**About this exercise**
If a line in the material below has the string "plate", copy it out.
(Beginning of Dataset excerpt)
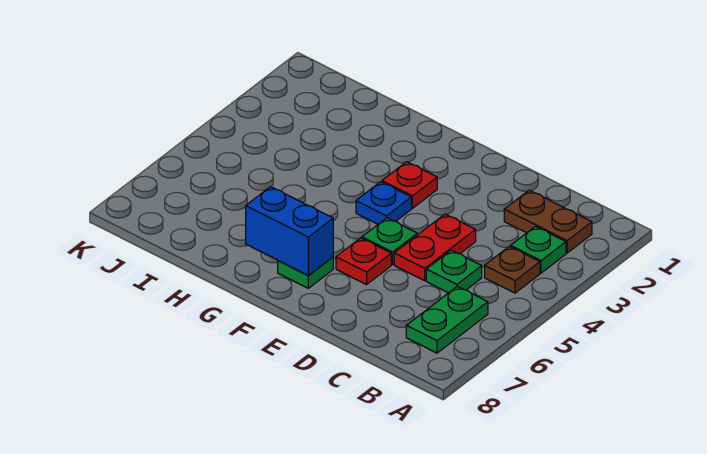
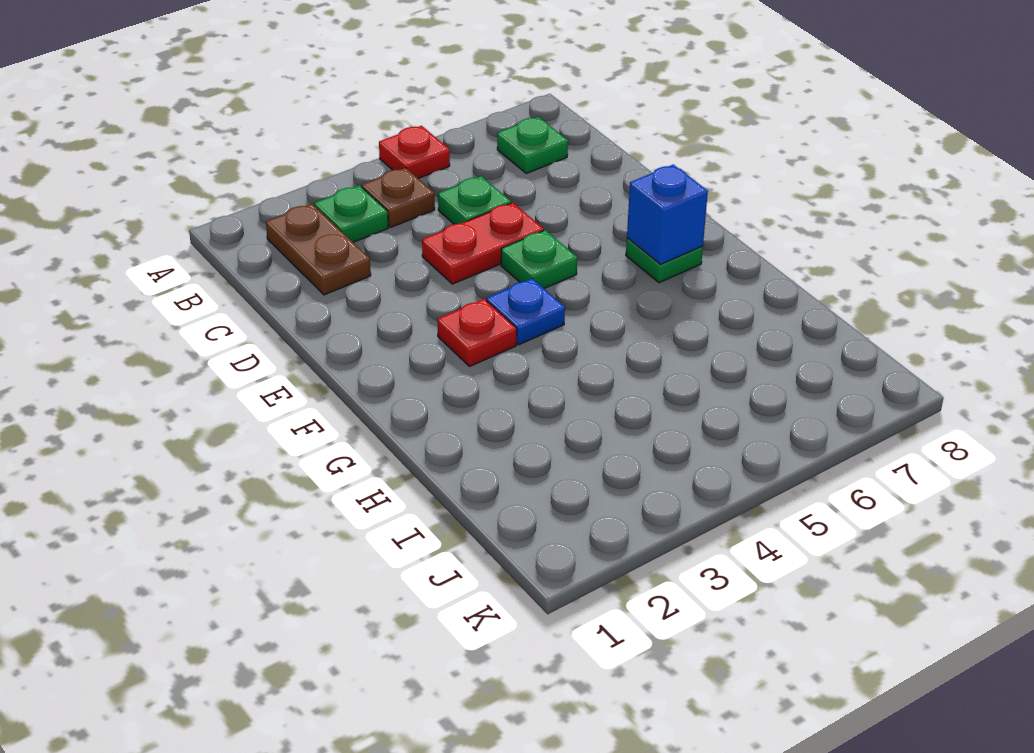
green plate B6:B7 level 1 -> green plate B7 level 1
red plate E6 level 1 -> red plate A5 level 1
blue brick F7:G7 level 2 -> blue brick F7 level 2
(End of Dataset excerpt)
**Result**
green plate B6:B7 level 1 -> green plate B7 level 1
red plate E6 level 1 -> red plate A5 level 1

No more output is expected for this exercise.